## Directions for this task
Return unchanged the lines of the records between the line containing "Trace every road" and the line containing "road 2 (track): [(511,298),(383,329),(194,316)]", inclusive.

## Material

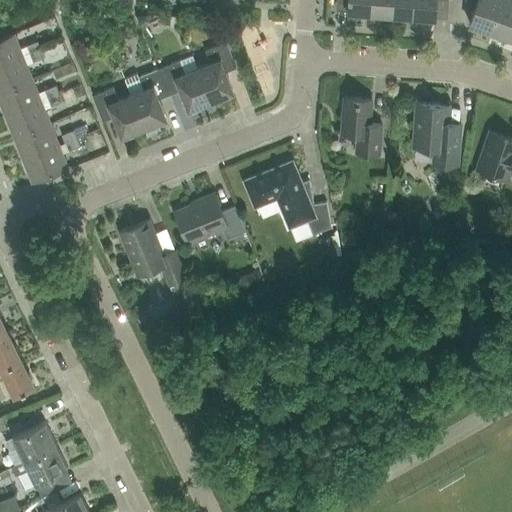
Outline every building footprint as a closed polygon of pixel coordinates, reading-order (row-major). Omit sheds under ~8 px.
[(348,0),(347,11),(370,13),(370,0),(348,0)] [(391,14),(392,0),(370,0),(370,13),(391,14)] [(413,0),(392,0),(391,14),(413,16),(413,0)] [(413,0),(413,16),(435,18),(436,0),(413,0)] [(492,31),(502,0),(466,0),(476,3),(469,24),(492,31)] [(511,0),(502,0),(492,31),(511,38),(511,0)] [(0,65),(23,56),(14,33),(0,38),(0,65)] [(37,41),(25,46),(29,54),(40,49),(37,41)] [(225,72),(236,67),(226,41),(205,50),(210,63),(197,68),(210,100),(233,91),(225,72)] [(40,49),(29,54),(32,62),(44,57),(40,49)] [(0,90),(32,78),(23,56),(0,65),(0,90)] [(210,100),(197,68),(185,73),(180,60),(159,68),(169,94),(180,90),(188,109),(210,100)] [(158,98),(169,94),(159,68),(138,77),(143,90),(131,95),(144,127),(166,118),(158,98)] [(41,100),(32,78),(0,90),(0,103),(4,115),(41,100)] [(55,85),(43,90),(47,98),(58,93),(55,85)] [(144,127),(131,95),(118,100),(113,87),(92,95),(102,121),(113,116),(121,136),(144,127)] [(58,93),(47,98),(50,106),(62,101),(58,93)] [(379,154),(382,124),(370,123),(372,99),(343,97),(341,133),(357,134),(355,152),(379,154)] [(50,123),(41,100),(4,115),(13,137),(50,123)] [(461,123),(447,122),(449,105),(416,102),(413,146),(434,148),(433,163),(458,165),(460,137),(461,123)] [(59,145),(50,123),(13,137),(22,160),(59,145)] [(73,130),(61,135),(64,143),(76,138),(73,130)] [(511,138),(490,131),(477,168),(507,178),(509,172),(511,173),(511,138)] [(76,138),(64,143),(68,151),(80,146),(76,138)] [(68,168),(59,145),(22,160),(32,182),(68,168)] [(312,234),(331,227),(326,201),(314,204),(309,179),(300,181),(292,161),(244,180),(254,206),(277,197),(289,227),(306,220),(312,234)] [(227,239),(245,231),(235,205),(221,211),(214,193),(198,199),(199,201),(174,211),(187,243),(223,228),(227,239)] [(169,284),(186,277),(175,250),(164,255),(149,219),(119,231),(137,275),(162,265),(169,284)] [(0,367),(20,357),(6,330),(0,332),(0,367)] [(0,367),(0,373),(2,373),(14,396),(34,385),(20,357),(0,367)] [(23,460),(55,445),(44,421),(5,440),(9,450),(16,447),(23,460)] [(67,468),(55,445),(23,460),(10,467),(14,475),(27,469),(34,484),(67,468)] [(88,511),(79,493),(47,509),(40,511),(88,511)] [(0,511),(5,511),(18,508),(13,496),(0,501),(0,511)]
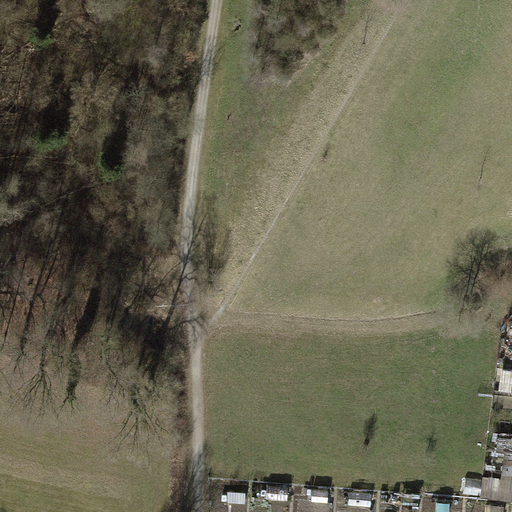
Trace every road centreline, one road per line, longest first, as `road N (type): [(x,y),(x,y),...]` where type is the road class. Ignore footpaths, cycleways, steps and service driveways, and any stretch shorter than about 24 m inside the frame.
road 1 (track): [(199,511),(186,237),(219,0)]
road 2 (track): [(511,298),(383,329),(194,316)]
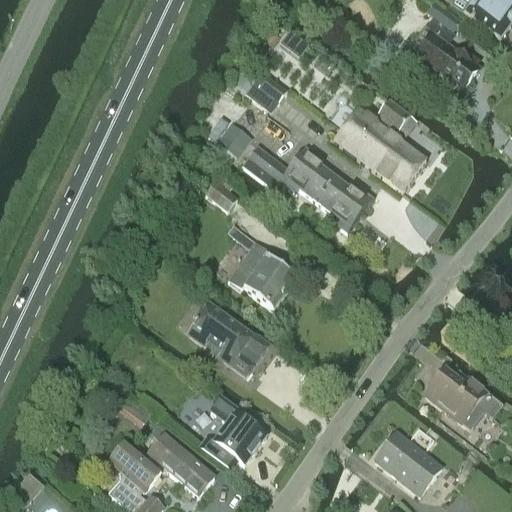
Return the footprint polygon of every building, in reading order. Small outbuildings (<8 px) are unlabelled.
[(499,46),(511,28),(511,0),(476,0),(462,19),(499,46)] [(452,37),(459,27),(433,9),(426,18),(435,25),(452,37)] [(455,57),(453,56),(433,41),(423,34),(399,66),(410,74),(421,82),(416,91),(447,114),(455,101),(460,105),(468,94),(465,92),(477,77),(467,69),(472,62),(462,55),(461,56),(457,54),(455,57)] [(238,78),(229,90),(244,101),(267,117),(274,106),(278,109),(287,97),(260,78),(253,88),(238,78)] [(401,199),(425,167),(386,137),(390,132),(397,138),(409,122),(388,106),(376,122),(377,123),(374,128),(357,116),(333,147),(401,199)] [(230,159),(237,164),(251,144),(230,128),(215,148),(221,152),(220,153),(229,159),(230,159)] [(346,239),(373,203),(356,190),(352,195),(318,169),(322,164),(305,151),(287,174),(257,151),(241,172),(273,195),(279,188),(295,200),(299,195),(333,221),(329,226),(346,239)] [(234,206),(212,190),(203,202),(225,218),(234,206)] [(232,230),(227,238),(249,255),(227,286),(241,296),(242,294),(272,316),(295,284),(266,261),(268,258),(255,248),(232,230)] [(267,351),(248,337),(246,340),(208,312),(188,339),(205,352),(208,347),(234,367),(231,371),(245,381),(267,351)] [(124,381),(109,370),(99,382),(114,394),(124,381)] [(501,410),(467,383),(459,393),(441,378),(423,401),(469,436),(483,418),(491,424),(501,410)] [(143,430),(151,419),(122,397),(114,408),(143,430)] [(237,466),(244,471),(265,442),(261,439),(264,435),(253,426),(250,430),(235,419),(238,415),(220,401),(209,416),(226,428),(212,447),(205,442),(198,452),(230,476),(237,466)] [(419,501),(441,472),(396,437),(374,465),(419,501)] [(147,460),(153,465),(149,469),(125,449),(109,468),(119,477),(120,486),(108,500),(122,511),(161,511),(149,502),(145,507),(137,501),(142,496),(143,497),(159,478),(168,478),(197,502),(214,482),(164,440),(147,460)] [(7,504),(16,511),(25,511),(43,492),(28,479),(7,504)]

## Exercise result
Trace every road centreline, one road per line, longest first, as `road N (type): [(x,y),(x,y),...]` where type is the road class. Ignore footpaths, cycleways, steps and service driveways, and any stretch shorter than about 24 m inside the frame.
road 1 (track): [(199,511),(186,237),(219,0)]
road 2 (track): [(511,298),(383,329),(194,316)]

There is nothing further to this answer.